• _YOUR OBJECTIVE_
In the listing below, the lines starting with the line with "R109: 33k (3V3, n1) -> 33k (3V3, n10)" and going on through the line with "C1: 3.3uF (plus N003, minus COM) -> none" are to be reproduced exactly, and only those.

• _SUPPLIED DATA_
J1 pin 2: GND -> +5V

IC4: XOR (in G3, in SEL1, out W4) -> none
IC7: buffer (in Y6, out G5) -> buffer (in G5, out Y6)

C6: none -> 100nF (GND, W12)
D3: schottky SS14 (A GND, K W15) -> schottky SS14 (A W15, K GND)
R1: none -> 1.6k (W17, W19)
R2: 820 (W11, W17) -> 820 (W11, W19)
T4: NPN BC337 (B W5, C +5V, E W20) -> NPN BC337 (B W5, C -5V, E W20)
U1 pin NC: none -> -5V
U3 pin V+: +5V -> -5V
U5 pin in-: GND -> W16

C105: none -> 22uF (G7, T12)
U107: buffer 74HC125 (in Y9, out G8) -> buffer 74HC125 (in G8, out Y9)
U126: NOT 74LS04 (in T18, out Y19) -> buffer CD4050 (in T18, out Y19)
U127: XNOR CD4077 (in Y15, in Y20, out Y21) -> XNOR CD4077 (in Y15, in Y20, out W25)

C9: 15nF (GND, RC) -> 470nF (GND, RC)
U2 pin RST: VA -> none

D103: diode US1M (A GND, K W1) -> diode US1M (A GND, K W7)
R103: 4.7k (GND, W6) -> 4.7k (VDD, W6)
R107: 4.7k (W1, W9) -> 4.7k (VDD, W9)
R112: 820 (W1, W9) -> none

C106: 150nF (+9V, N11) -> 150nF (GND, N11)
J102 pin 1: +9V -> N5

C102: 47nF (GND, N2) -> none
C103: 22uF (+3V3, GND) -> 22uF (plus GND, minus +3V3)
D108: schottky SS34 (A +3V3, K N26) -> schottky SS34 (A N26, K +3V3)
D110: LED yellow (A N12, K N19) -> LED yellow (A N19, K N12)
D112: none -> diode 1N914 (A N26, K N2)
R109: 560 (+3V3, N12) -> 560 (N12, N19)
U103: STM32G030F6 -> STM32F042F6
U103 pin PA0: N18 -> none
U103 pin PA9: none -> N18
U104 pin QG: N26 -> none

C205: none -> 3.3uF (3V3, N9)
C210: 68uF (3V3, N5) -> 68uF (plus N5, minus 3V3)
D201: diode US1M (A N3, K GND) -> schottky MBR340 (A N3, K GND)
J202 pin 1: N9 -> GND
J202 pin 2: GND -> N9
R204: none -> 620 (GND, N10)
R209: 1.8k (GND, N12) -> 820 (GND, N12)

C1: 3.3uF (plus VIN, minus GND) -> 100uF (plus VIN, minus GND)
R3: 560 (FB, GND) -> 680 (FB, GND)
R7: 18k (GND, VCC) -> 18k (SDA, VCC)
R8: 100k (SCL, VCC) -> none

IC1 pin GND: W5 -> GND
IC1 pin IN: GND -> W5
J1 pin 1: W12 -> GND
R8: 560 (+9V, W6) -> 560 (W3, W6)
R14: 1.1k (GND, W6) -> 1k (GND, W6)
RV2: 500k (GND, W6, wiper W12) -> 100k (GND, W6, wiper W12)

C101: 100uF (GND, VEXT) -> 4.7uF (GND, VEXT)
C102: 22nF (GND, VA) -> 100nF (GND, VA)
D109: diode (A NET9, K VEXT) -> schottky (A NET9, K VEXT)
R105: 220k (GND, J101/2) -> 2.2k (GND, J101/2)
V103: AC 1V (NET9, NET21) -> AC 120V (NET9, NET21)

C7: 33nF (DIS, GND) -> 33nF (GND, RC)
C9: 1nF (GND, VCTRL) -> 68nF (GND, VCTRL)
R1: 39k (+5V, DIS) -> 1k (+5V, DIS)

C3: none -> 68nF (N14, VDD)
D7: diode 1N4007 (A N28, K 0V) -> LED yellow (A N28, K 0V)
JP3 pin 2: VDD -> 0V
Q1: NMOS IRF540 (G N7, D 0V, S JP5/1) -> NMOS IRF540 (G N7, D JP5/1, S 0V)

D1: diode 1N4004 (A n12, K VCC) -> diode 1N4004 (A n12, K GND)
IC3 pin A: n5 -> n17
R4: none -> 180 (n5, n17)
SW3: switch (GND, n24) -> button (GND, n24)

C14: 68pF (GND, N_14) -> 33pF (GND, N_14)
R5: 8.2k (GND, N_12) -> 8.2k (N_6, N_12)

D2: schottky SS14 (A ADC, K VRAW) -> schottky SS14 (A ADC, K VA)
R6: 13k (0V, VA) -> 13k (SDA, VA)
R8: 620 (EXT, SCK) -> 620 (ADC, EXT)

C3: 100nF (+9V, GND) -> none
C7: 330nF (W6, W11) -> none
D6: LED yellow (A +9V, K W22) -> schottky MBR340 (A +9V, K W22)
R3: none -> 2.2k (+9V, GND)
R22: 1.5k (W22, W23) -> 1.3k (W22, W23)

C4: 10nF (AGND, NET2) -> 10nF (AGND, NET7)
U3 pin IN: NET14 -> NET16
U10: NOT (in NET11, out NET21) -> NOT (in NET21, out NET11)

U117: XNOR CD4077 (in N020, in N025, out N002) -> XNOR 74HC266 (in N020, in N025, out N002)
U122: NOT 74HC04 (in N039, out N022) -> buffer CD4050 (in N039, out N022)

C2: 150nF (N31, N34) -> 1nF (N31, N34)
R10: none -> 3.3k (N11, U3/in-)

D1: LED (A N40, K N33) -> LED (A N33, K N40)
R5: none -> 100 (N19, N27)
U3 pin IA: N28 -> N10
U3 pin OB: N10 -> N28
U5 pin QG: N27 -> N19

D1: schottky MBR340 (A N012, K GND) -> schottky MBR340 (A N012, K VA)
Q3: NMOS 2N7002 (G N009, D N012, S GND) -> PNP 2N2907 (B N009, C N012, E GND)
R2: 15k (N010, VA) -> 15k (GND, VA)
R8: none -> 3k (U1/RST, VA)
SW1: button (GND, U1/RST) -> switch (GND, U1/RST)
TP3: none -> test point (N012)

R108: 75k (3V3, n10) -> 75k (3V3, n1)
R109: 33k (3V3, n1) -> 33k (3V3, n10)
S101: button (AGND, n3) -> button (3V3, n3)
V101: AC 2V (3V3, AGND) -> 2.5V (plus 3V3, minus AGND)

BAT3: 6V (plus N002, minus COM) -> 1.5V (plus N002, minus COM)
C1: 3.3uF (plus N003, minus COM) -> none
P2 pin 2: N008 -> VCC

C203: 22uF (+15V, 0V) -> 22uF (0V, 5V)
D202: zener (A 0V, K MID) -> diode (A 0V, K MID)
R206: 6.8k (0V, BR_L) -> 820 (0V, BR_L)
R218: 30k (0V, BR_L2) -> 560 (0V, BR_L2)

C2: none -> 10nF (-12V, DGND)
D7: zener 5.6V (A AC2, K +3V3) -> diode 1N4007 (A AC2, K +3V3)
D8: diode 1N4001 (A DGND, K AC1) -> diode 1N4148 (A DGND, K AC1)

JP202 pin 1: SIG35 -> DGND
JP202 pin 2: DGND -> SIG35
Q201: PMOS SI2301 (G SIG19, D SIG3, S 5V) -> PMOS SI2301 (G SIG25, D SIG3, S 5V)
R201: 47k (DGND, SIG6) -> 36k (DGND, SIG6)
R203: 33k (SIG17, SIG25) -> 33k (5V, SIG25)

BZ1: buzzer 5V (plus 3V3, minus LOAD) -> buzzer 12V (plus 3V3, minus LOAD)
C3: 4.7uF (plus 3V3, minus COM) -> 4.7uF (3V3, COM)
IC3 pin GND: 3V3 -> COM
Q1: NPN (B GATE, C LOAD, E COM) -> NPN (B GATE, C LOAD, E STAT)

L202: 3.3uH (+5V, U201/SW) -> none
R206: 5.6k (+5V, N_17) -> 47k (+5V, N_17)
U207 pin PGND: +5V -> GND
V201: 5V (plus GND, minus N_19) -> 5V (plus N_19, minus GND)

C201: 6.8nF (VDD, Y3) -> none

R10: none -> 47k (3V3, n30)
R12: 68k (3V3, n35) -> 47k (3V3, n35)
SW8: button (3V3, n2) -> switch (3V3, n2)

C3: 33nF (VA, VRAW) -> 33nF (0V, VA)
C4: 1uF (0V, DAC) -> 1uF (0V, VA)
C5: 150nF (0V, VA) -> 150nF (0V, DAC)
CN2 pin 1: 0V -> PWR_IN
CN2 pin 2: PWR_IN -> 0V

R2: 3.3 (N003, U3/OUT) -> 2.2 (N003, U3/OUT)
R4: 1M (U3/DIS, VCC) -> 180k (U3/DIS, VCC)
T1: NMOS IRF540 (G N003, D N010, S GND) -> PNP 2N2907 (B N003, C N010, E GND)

• _RESPONSE_
R109: 33k (3V3, n1) -> 33k (3V3, n10)
S101: button (AGND, n3) -> button (3V3, n3)
V101: AC 2V (3V3, AGND) -> 2.5V (plus 3V3, minus AGND)

BAT3: 6V (plus N002, minus COM) -> 1.5V (plus N002, minus COM)
C1: 3.3uF (plus N003, minus COM) -> none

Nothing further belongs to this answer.